▸ **Work request**
What you return should be the complete data below, word for word, with no pictures in it.
═════ The data
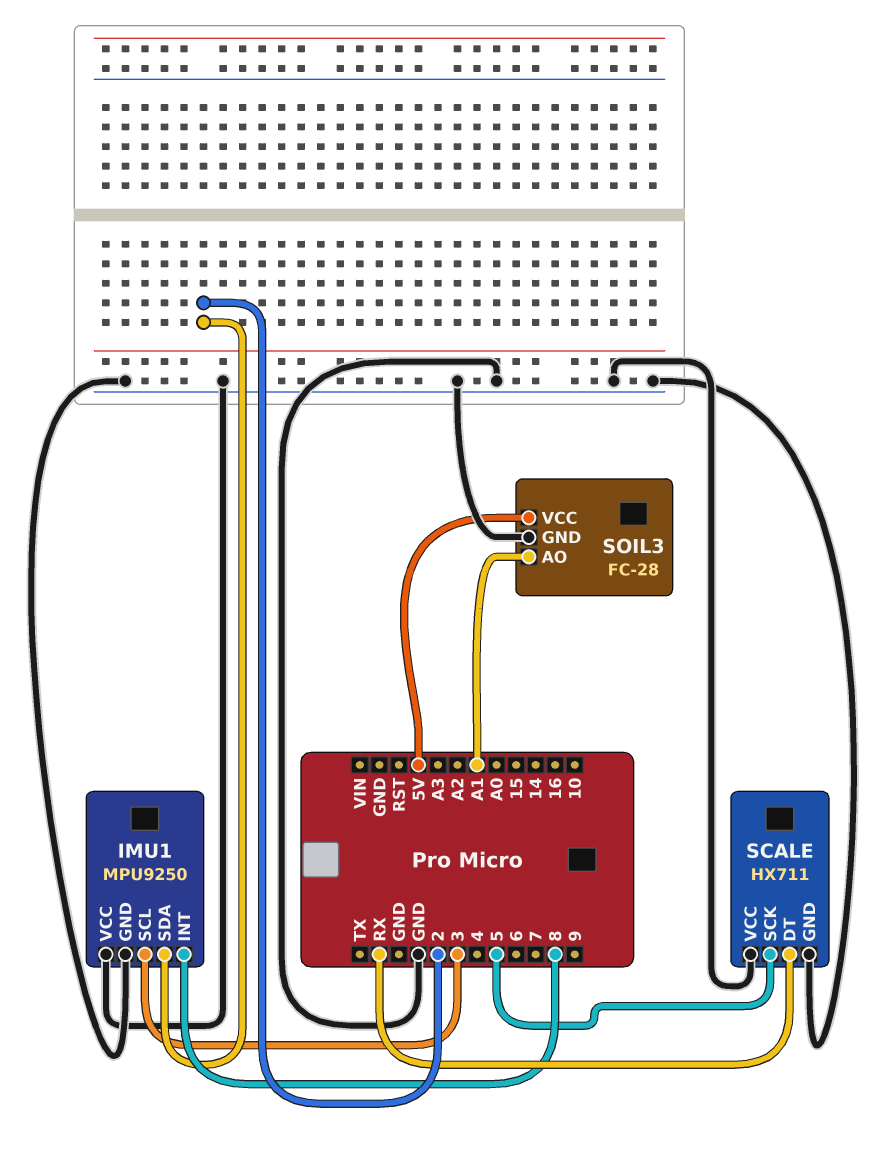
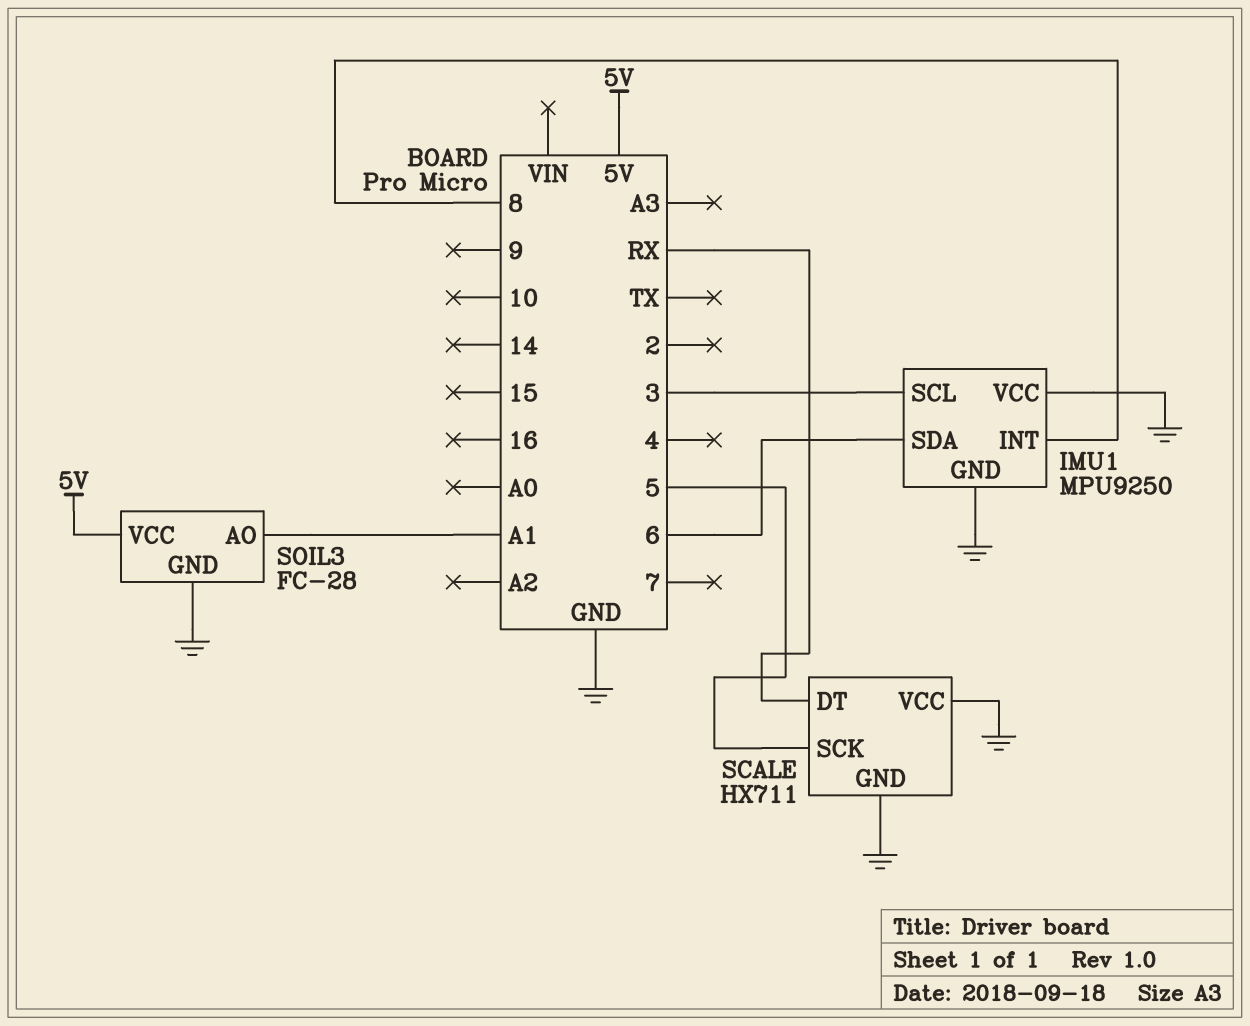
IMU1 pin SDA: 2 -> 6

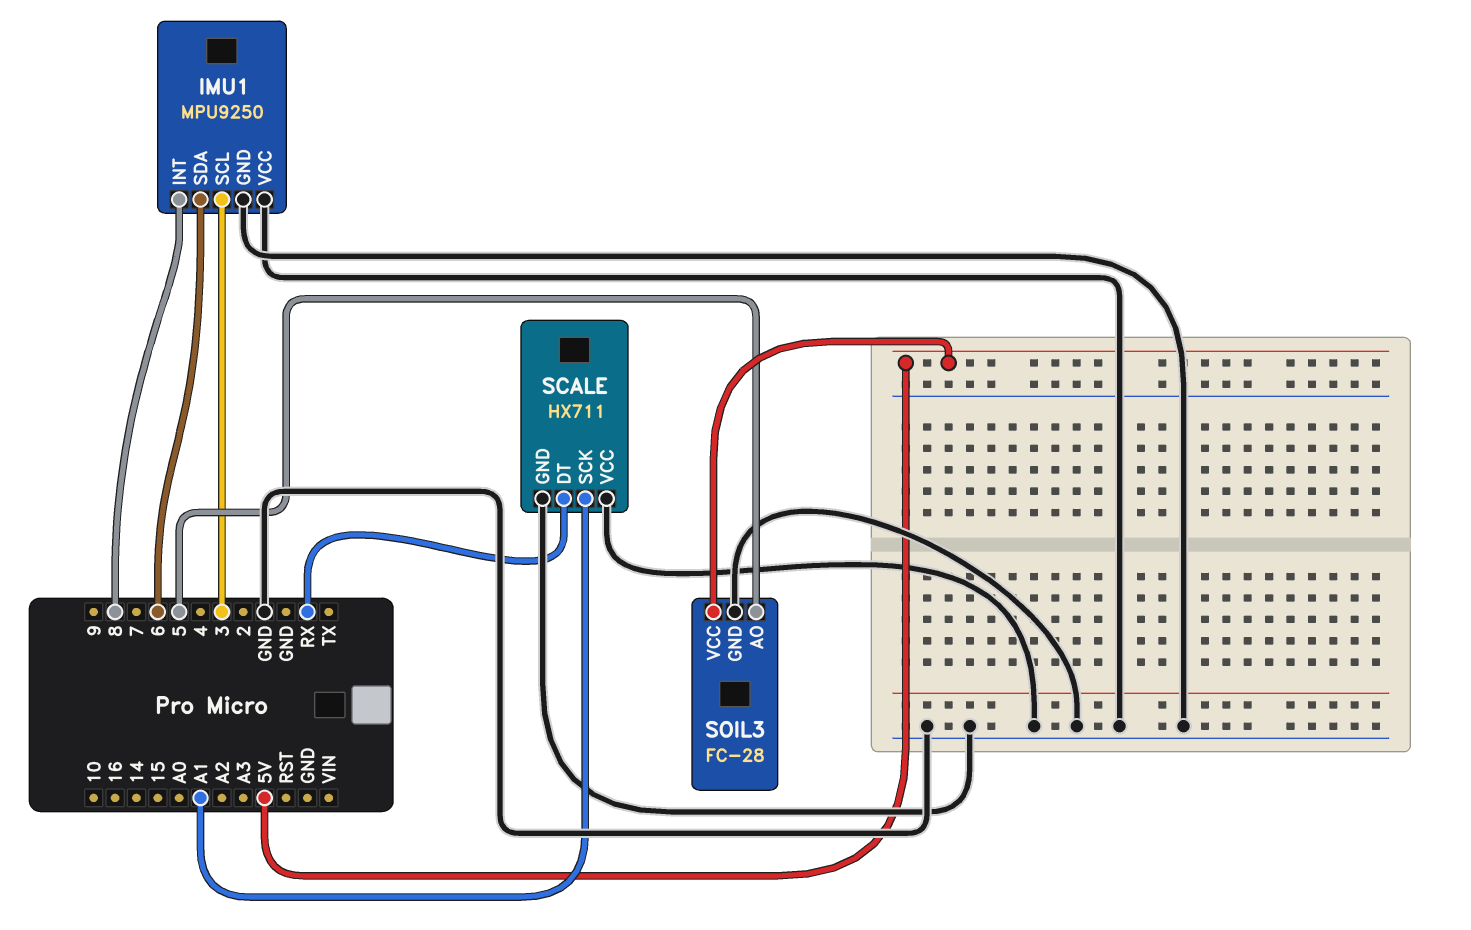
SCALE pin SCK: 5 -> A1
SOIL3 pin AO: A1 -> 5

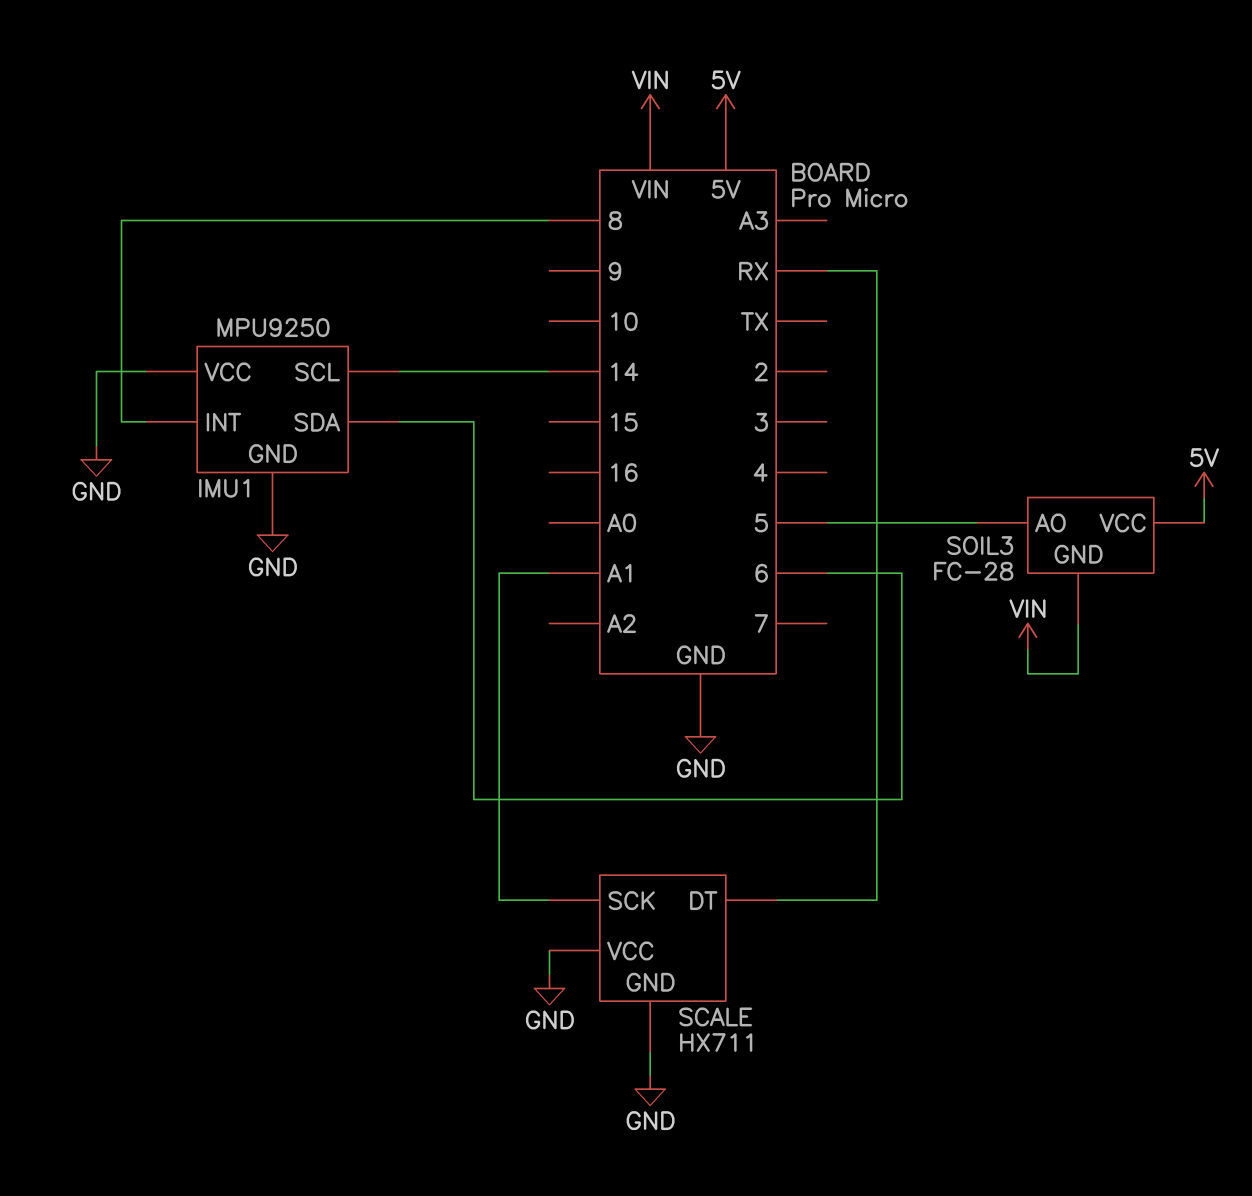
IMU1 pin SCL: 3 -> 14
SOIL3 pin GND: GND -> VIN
══════════
▸ **Completed exercise**
IMU1 pin SDA: 2 -> 6

SCALE pin SCK: 5 -> A1
SOIL3 pin AO: A1 -> 5

IMU1 pin SCL: 3 -> 14
SOIL3 pin GND: GND -> VIN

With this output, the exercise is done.